======== DATA PROVIDED
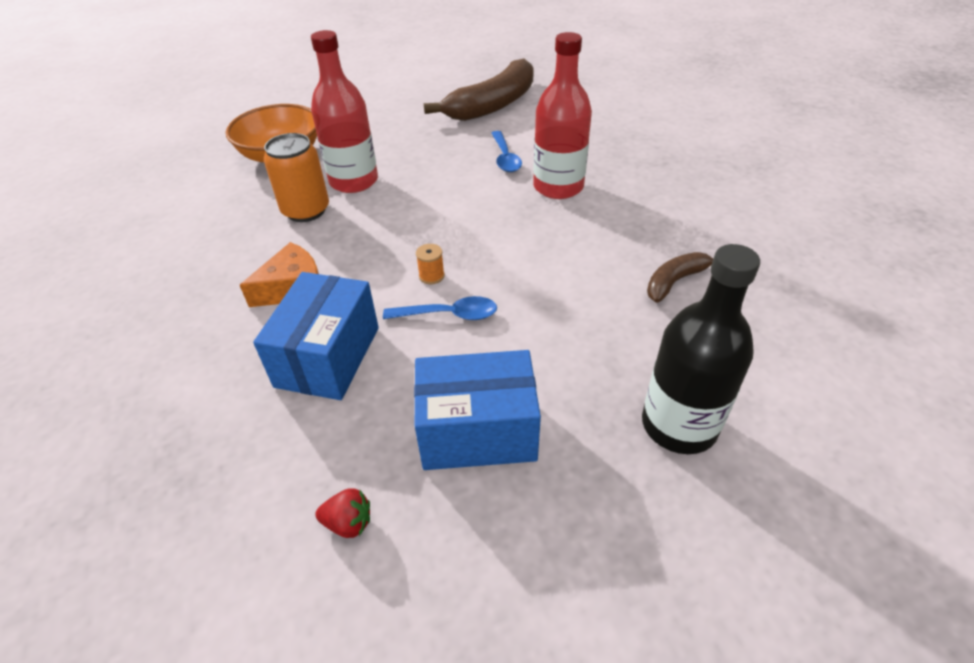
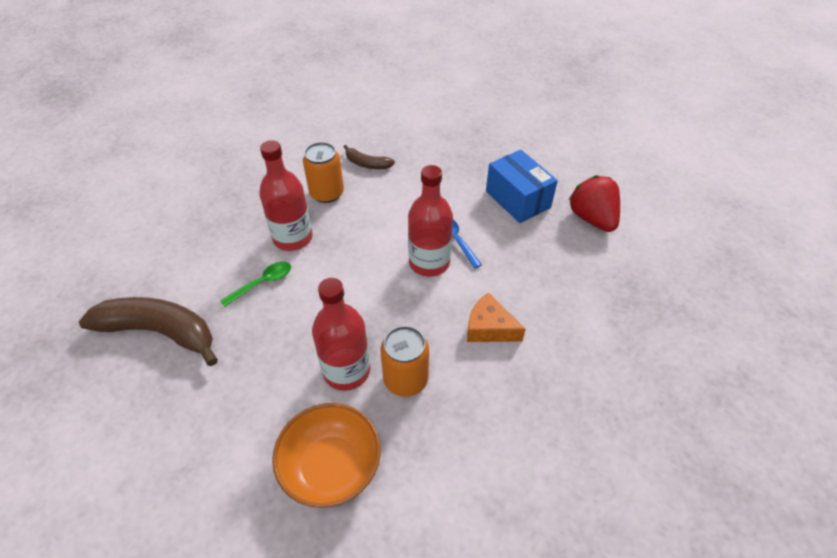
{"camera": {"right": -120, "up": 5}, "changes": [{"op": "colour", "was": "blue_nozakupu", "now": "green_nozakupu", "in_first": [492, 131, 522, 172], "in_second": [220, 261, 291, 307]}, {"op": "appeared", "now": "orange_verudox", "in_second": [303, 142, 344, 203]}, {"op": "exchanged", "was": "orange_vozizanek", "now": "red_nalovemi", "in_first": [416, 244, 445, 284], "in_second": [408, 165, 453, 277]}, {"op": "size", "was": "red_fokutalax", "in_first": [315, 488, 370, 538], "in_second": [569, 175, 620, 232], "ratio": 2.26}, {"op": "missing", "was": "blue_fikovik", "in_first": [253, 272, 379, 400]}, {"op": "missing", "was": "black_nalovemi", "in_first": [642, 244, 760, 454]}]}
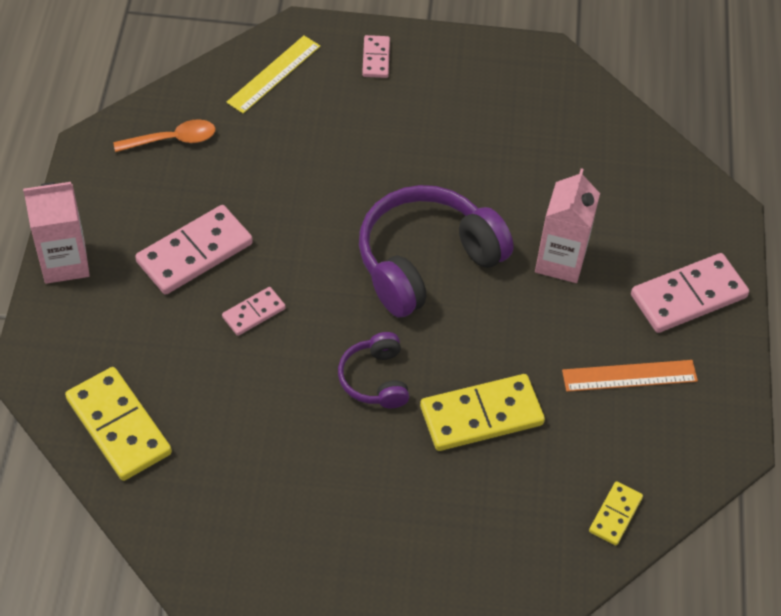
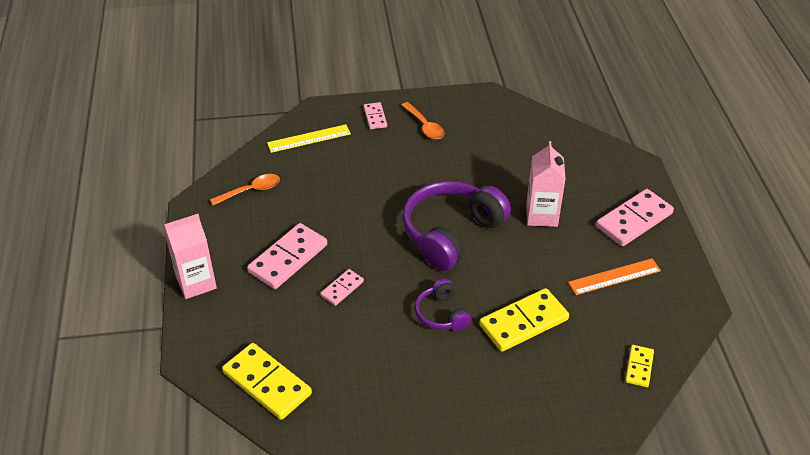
{"camera": {"right": -10, "up": -10}, "changes": [{"op": "spun", "was": "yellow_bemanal", "in_first": [227, 36, 320, 114], "in_second": [267, 124, 351, 153], "clockwise": 45}, {"op": "appeared", "now": "orange_nozakupu", "in_second": [402, 102, 445, 140]}]}
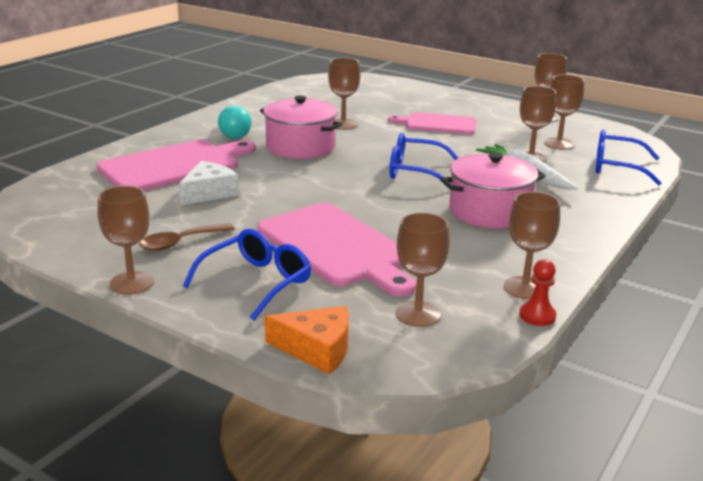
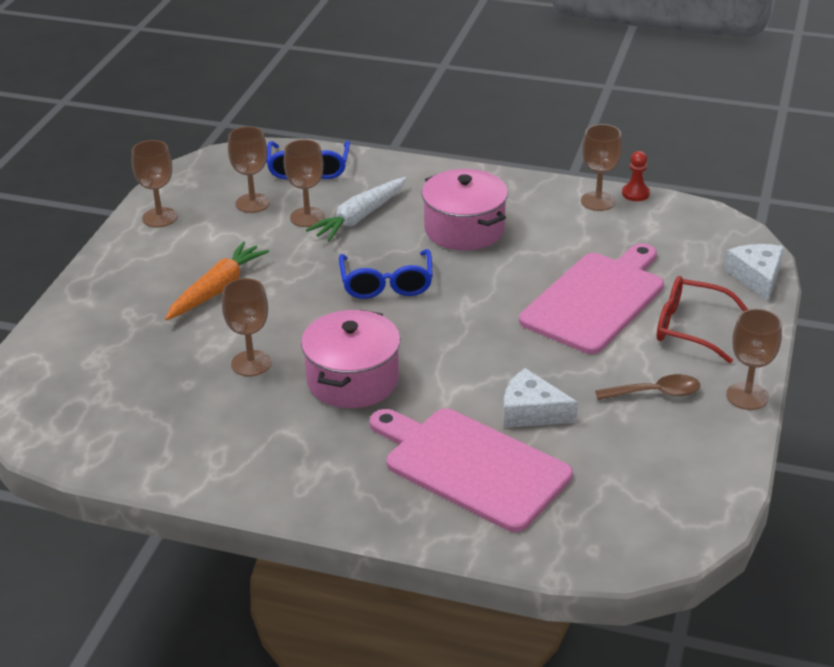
{"camera": {"right": -105, "up": 10}, "changes": [{"op": "exchanged", "was": "pink_zikato", "now": "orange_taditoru", "in_first": [388, 112, 477, 134], "in_second": [165, 241, 269, 320]}, {"op": "spun", "was": "brown_nozakupu", "in_first": [139, 223, 235, 251], "in_second": [595, 374, 700, 400], "clockwise": -45}, {"op": "colour", "was": "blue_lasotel", "now": "red_lasotel", "in_first": [183, 229, 311, 321], "in_second": [657, 276, 749, 363]}, {"op": "colour", "was": "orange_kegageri", "now": "white_kegageri", "in_first": [265, 306, 349, 375], "in_second": [724, 244, 784, 302]}, {"op": "missing", "was": "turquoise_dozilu", "in_first": [218, 105, 251, 139]}, {"op": "missing", "was": "brown_pugurakel", "in_first": [396, 213, 450, 327]}]}
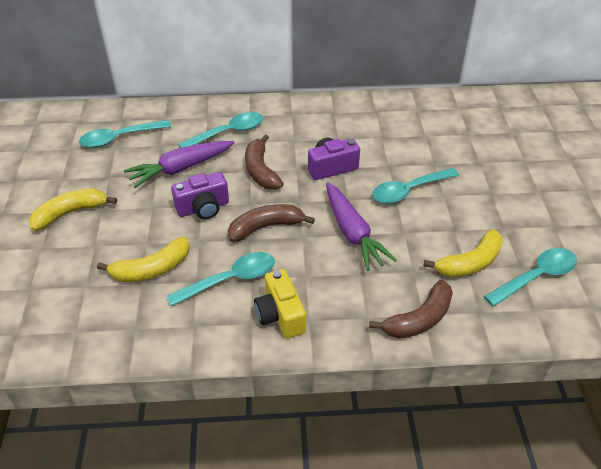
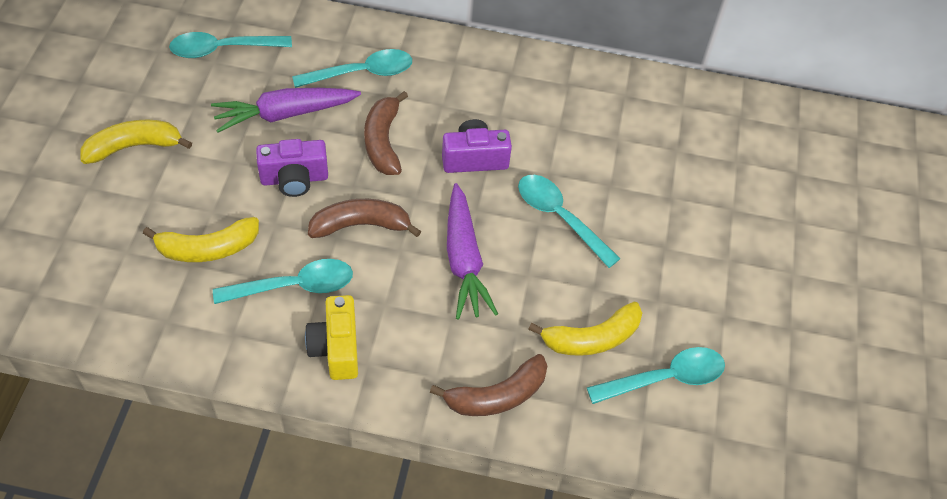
{"camera": {"right": 10, "up": 10}, "changes": [{"op": "spun", "was": "turquoise_nozakupu", "in_first": [372, 168, 459, 204], "in_second": [518, 175, 621, 268], "clockwise": 60}]}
================
WORK REQUIRED: From the material above, reproduce everything verbatim except the pictures.

RESPONSE FOR THIS EXERCISE:
{"camera": {"right": -120, "up": 5}, "changes": [{"op": "colour", "was": "blue_nozakupu", "now": "green_nozakupu", "in_first": [492, 131, 522, 172], "in_second": [220, 261, 291, 307]}, {"op": "appeared", "now": "orange_verudox", "in_second": [303, 142, 344, 203]}, {"op": "exchanged", "was": "orange_vozizanek", "now": "red_nalovemi", "in_first": [416, 244, 445, 284], "in_second": [408, 165, 453, 277]}, {"op": "size", "was": "red_fokutalax", "in_first": [315, 488, 370, 538], "in_second": [569, 175, 620, 232], "ratio": 2.26}, {"op": "missing", "was": "blue_fikovik", "in_first": [253, 272, 379, 400]}, {"op": "missing", "was": "black_nalovemi", "in_first": [642, 244, 760, 454]}]}
{"camera": {"right": -10, "up": -10}, "changes": [{"op": "spun", "was": "yellow_bemanal", "in_first": [227, 36, 320, 114], "in_second": [267, 124, 351, 153], "clockwise": 45}, {"op": "appeared", "now": "orange_nozakupu", "in_second": [402, 102, 445, 140]}]}
{"camera": {"right": -105, "up": 10}, "changes": [{"op": "exchanged", "was": "pink_zikato", "now": "orange_taditoru", "in_first": [388, 112, 477, 134], "in_second": [165, 241, 269, 320]}, {"op": "spun", "was": "brown_nozakupu", "in_first": [139, 223, 235, 251], "in_second": [595, 374, 700, 400], "clockwise": -45}, {"op": "colour", "was": "blue_lasotel", "now": "red_lasotel", "in_first": [183, 229, 311, 321], "in_second": [657, 276, 749, 363]}, {"op": "colour", "was": "orange_kegageri", "now": "white_kegageri", "in_first": [265, 306, 349, 375], "in_second": [724, 244, 784, 302]}, {"op": "missing", "was": "turquoise_dozilu", "in_first": [218, 105, 251, 139]}, {"op": "missing", "was": "brown_pugurakel", "in_first": [396, 213, 450, 327]}]}
{"camera": {"right": 10, "up": 10}, "changes": [{"op": "spun", "was": "turquoise_nozakupu", "in_first": [372, 168, 459, 204], "in_second": [518, 175, 621, 268], "clockwise": 60}]}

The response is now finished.